[Entries taken from a collection]

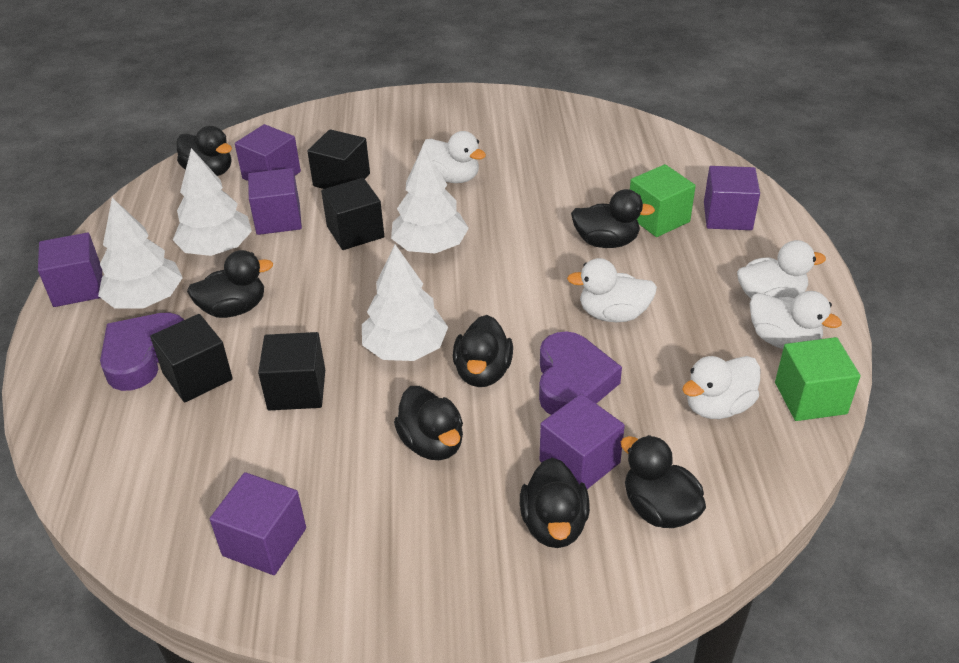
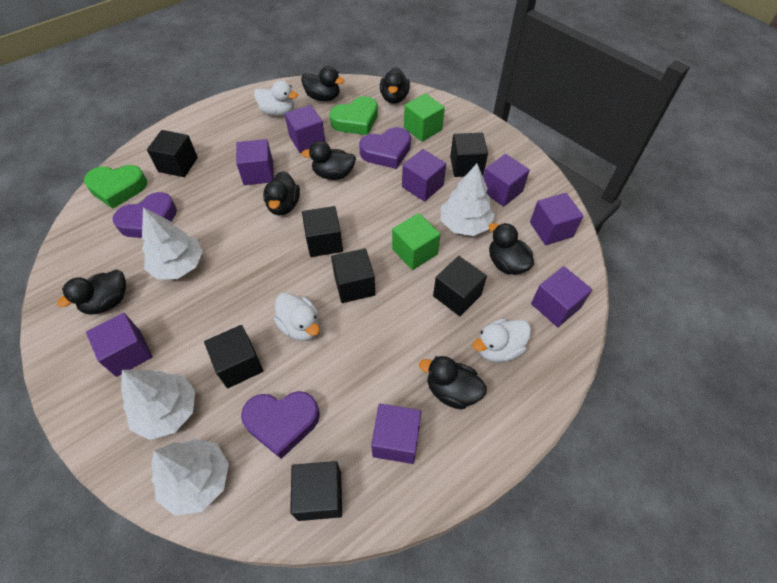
black cube: 4 -> 7
green heart: 0 -> 2
purple cube: 6 -> 8
purple heart: 2 -> 3
white duck: 5 -> 3

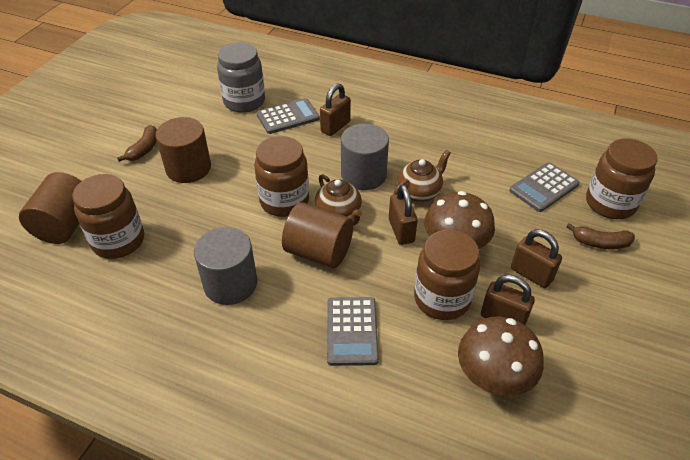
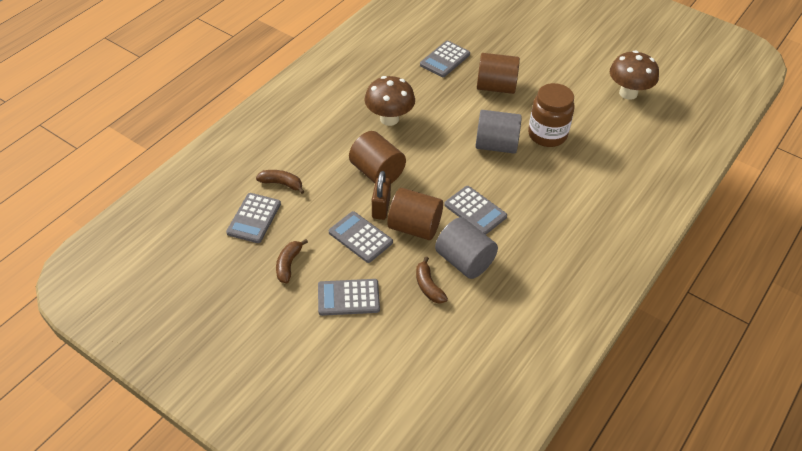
brown banana: 2 -> 3
brown jar: 4 -> 1
brown padlock: 4 -> 1
brown teapot: 2 -> 0
grey calculator: 3 -> 5
grey jar: 1 -> 0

§ **Your instructions**
Please give the records above again exactly as they stand, with no pictures.

§ **Task solution**
black cube: 4 -> 7
green heart: 0 -> 2
purple cube: 6 -> 8
purple heart: 2 -> 3
white duck: 5 -> 3

brown banana: 2 -> 3
brown jar: 4 -> 1
brown padlock: 4 -> 1
brown teapot: 2 -> 0
grey calculator: 3 -> 5
grey jar: 1 -> 0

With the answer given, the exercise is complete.